_About this task_. Nothing but the images should be left out when the entries are restated word for word.
=======
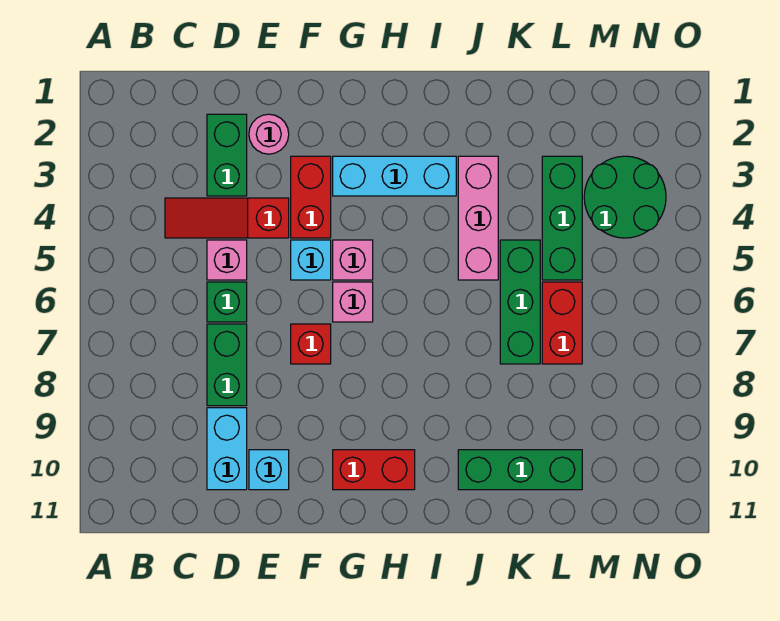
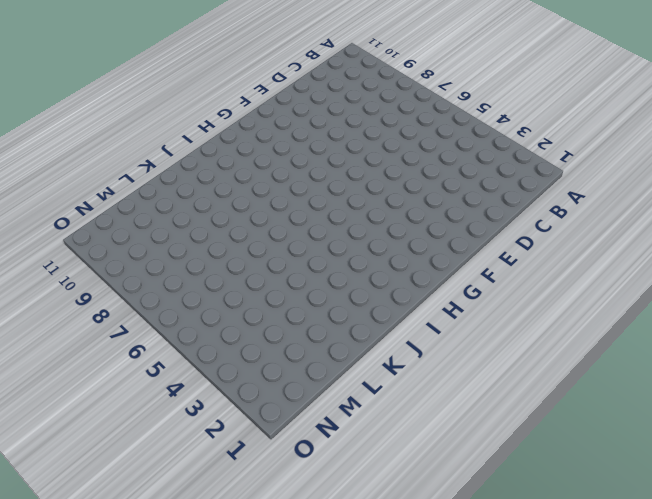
none -> red slope C4:E4 level 1 top E
none -> green brick D2:D3 level 1
none -> pink brick D5 level 1

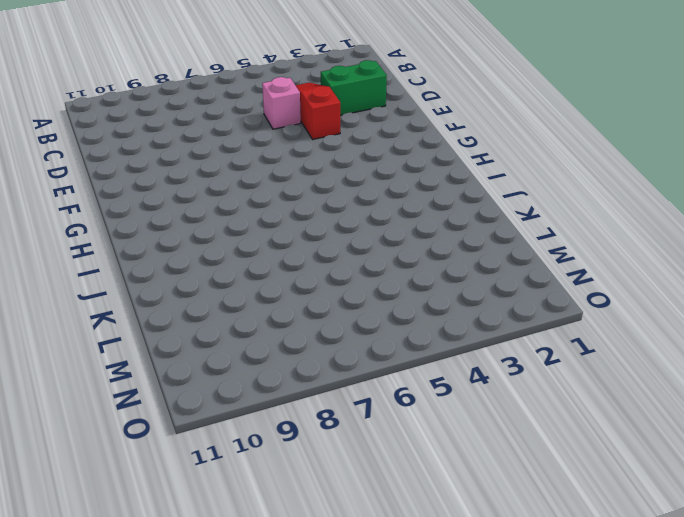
none -> green brick D6 level 1
none -> green brick D7:D8 level 1
none -> cyan brick D9:D10 level 1

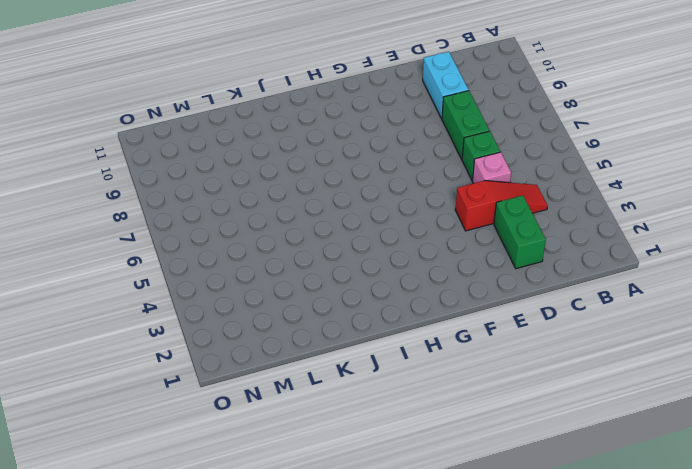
none -> pink round brick E2 level 1
none -> cyan brick E10 level 1
none -> red brick F3:F4 level 1

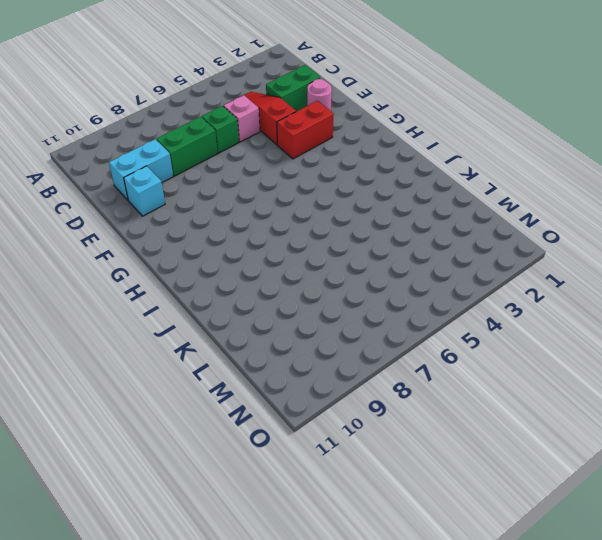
none -> cyan brick F5 level 1
none -> red brick F7 level 1
none -> cyan brick G3:I3 level 1

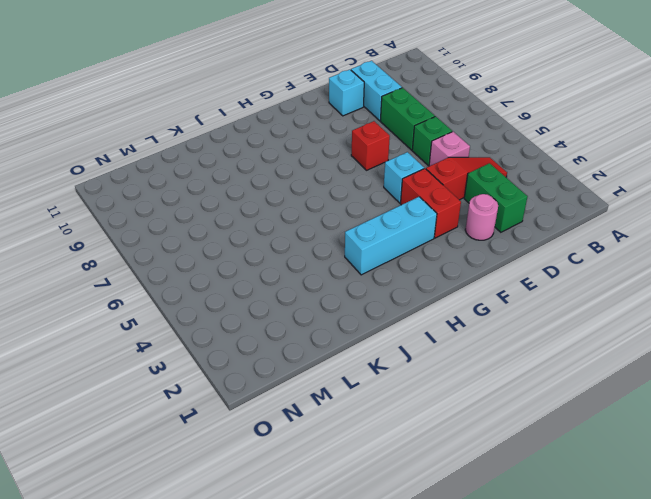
none -> pink brick G5 level 1
none -> pink brick G6 level 1
none -> red brick G10:H10 level 1

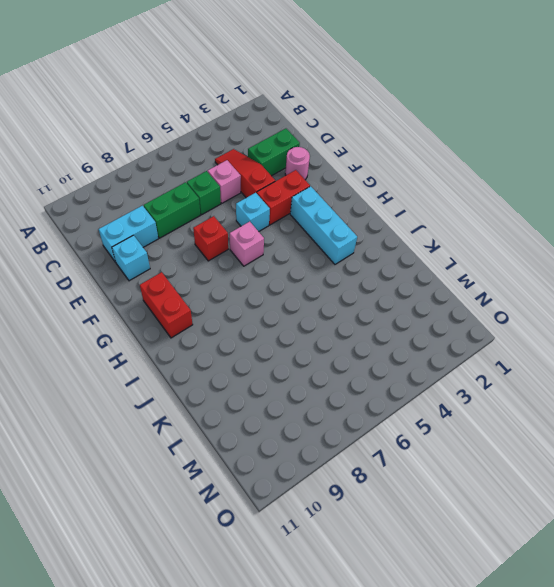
none -> pink brick G5 level 1
none -> pink brick J3:J5 level 1
none -> green brick J10:L10 level 1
=======
_Reply to the task_.
none -> red slope C4:E4 level 1 top E
none -> green brick D2:D3 level 1
none -> pink brick D5 level 1

none -> green brick D6 level 1
none -> green brick D7:D8 level 1
none -> cyan brick D9:D10 level 1

none -> pink round brick E2 level 1
none -> cyan brick E10 level 1
none -> red brick F3:F4 level 1

none -> cyan brick F5 level 1
none -> red brick F7 level 1
none -> cyan brick G3:I3 level 1

none -> pink brick G5 level 1
none -> pink brick G6 level 1
none -> red brick G10:H10 level 1

none -> pink brick G5 level 1
none -> pink brick J3:J5 level 1
none -> green brick J10:L10 level 1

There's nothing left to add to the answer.